Scene edit records

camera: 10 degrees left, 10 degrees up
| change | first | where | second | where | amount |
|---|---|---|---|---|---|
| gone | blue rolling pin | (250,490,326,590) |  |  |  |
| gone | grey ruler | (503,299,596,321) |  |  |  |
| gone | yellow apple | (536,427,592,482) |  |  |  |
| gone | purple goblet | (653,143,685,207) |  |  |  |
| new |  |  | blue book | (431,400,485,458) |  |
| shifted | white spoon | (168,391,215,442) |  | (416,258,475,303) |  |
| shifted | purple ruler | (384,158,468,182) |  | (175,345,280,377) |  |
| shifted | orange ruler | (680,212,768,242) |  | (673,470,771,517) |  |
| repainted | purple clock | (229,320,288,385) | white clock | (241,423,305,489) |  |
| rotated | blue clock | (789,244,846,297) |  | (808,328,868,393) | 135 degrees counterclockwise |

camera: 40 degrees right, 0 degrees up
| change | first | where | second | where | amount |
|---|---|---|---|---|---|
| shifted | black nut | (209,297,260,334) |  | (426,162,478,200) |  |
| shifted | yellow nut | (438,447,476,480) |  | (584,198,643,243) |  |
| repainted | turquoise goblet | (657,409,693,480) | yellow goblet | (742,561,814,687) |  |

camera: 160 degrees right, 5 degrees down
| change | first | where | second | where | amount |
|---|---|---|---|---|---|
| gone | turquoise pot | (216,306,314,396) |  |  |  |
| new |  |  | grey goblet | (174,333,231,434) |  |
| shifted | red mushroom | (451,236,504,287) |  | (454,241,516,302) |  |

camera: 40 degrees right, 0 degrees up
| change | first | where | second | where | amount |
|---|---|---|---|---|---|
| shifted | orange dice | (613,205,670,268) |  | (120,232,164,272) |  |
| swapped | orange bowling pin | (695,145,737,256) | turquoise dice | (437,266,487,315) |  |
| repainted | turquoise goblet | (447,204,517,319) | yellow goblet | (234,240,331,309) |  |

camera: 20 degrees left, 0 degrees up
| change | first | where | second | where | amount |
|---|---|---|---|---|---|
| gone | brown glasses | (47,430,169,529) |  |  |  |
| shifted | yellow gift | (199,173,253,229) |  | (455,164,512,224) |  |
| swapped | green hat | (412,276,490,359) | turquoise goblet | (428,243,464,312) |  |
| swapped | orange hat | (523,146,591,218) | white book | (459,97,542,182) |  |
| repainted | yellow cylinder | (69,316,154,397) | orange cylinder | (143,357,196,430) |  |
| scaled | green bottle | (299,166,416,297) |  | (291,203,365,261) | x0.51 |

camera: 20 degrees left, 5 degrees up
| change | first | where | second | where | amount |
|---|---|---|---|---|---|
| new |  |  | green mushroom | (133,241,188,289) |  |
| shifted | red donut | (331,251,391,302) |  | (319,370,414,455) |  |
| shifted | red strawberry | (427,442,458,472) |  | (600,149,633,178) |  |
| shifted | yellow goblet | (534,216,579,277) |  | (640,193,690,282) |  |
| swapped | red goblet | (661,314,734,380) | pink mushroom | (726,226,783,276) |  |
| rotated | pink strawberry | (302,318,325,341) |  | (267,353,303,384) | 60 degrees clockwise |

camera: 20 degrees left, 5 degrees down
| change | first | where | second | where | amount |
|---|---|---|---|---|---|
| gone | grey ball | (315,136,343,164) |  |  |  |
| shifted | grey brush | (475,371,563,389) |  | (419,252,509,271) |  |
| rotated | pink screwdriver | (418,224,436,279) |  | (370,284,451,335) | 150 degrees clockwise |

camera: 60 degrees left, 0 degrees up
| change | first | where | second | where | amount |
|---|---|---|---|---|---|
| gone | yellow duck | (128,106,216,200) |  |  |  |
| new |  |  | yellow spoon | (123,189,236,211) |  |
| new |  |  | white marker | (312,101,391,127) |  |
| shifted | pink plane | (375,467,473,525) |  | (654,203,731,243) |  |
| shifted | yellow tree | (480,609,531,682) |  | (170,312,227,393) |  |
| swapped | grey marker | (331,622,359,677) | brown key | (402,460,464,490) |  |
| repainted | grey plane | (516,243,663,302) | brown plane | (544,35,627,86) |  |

Work instructions:
Beginning with the first line of the entries, repeat each line exactly until you have reproduced the one containing "gone | purple", and add nothing further.

Response area:
camera: 10 degrees left, 10 degrees up
| change | first | where | second | where | amount |
|---|---|---|---|---|---|
| gone | blue rolling pin | (250,490,326,590) |  |  |  |
| gone | grey ruler | (503,299,596,321) |  |  |  |
| gone | yellow apple | (536,427,592,482) |  |  |  |
| gone | purple goblet | (653,143,685,207) |  |  |  |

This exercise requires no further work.